Given the material below, output exactly the lines from the line with "U1 pin EN: VBUS -> FB" to the line with "U1 pin GND: DGND -> 5V", both ends included, and no other lines.

───── Source data ─────

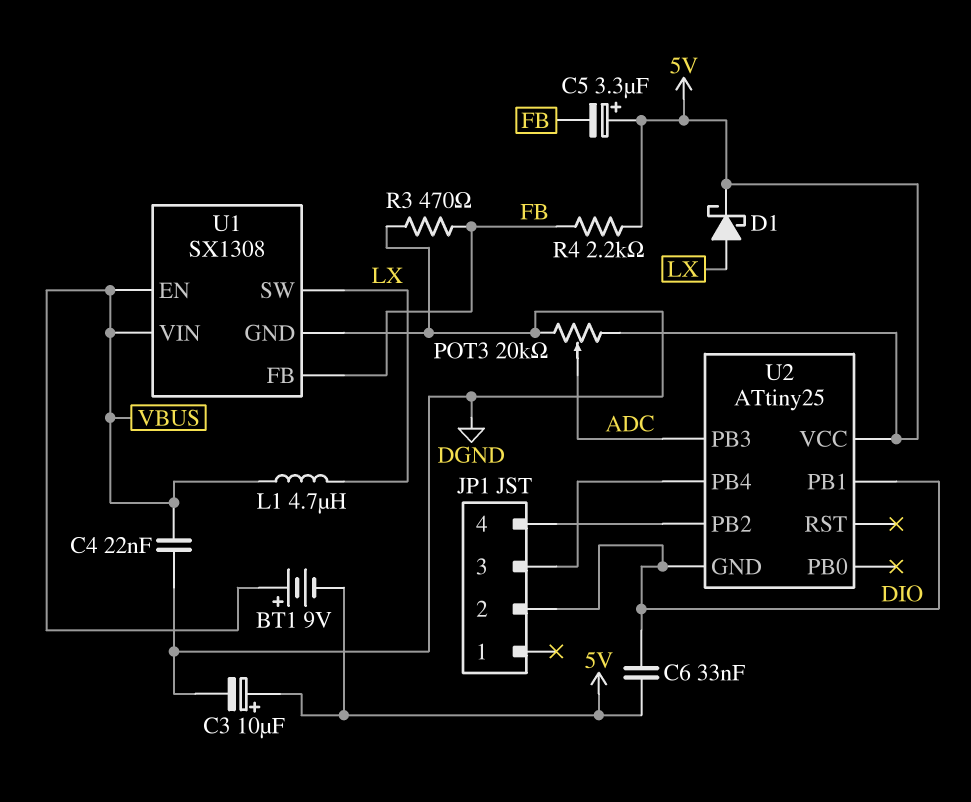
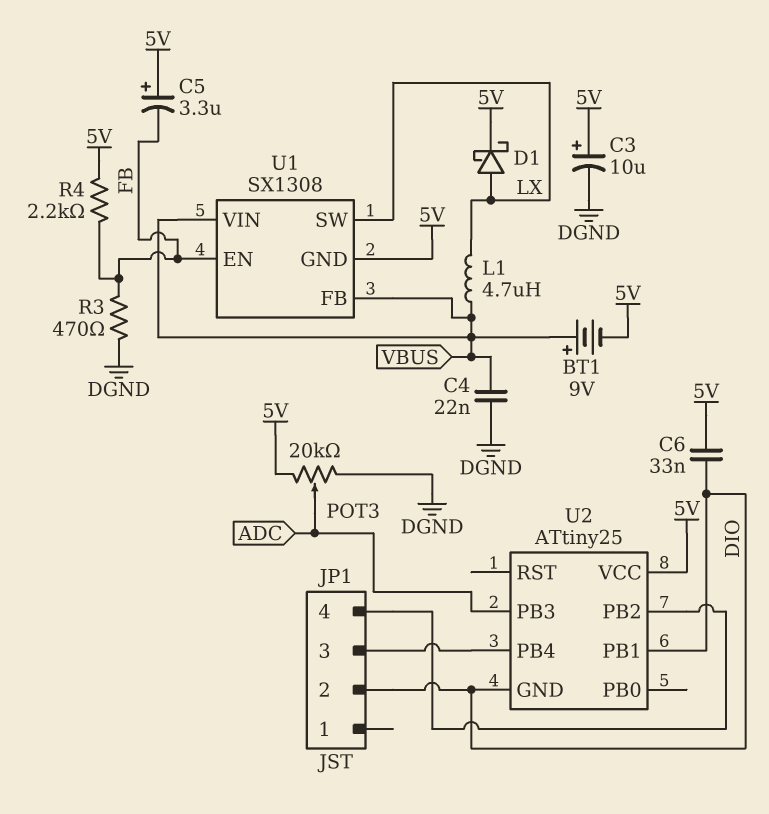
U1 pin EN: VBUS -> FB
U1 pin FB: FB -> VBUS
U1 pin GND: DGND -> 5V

─────
───── Source data ─────

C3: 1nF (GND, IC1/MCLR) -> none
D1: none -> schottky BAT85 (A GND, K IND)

─────
───── Source data ─────

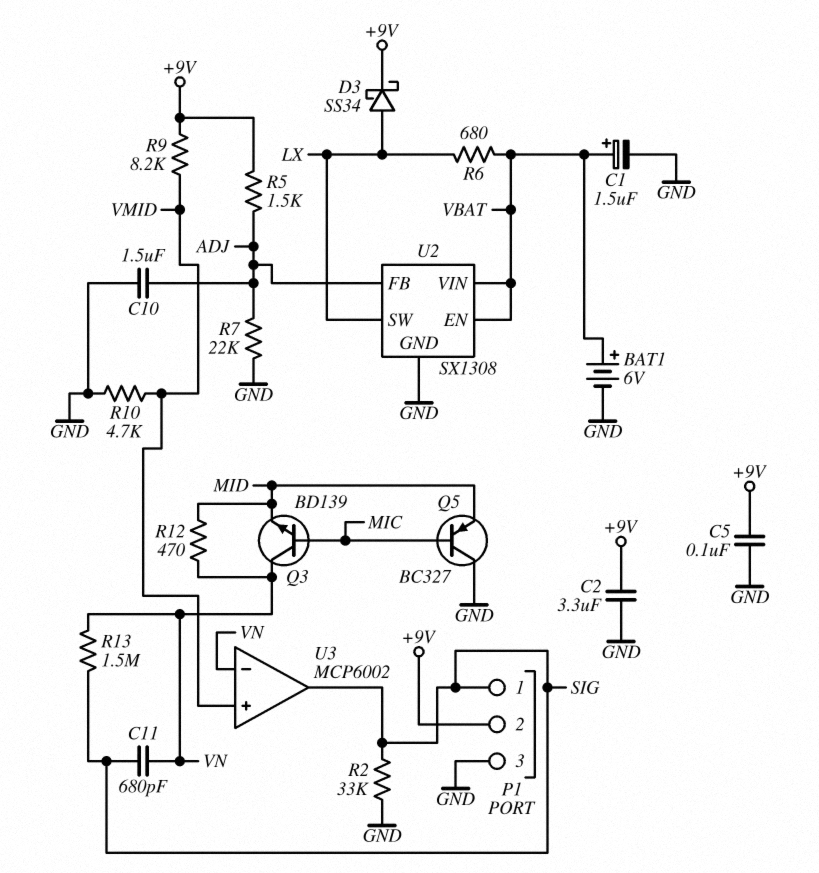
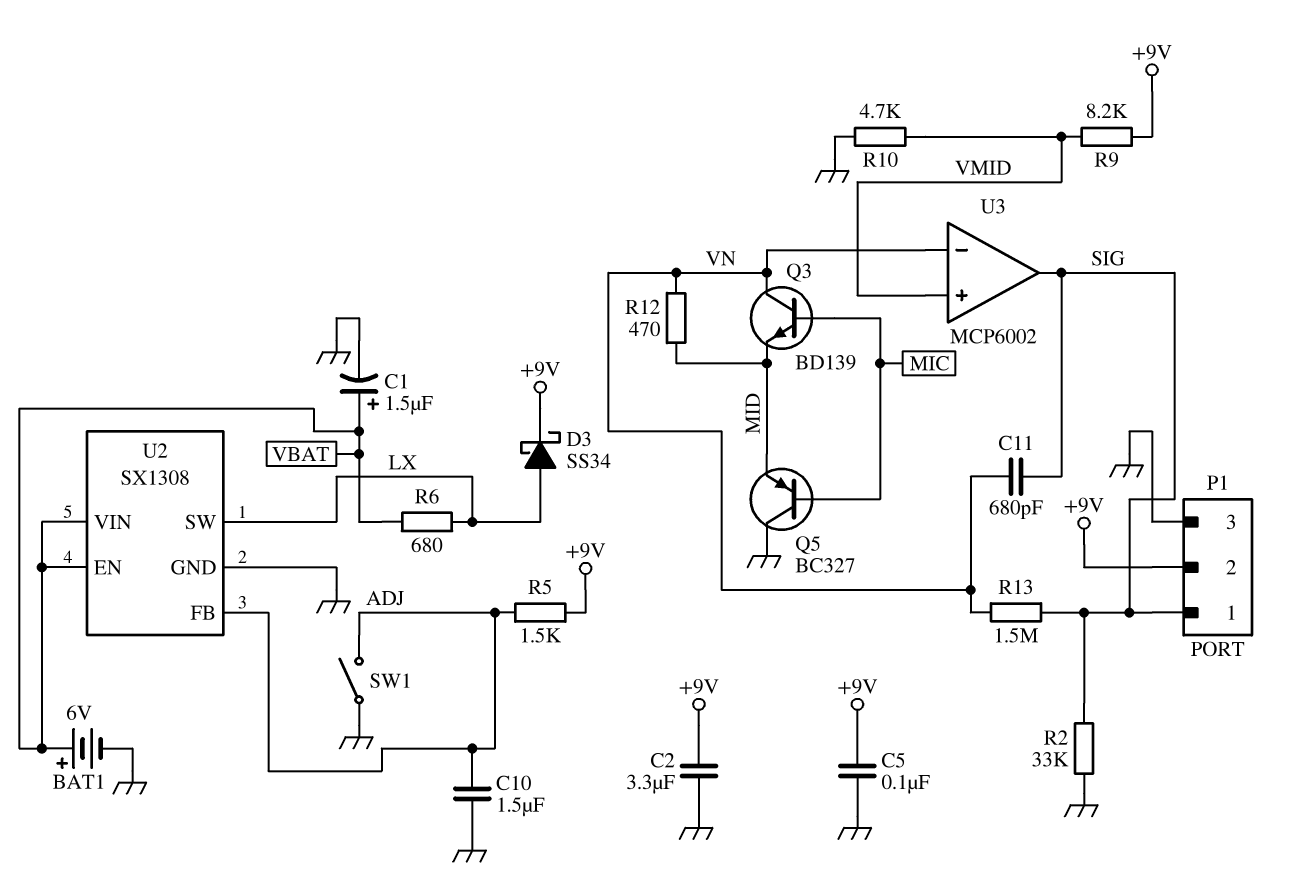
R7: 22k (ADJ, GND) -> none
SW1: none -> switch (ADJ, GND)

─────

Expected answer
U1 pin EN: VBUS -> FB
U1 pin FB: FB -> VBUS
U1 pin GND: DGND -> 5V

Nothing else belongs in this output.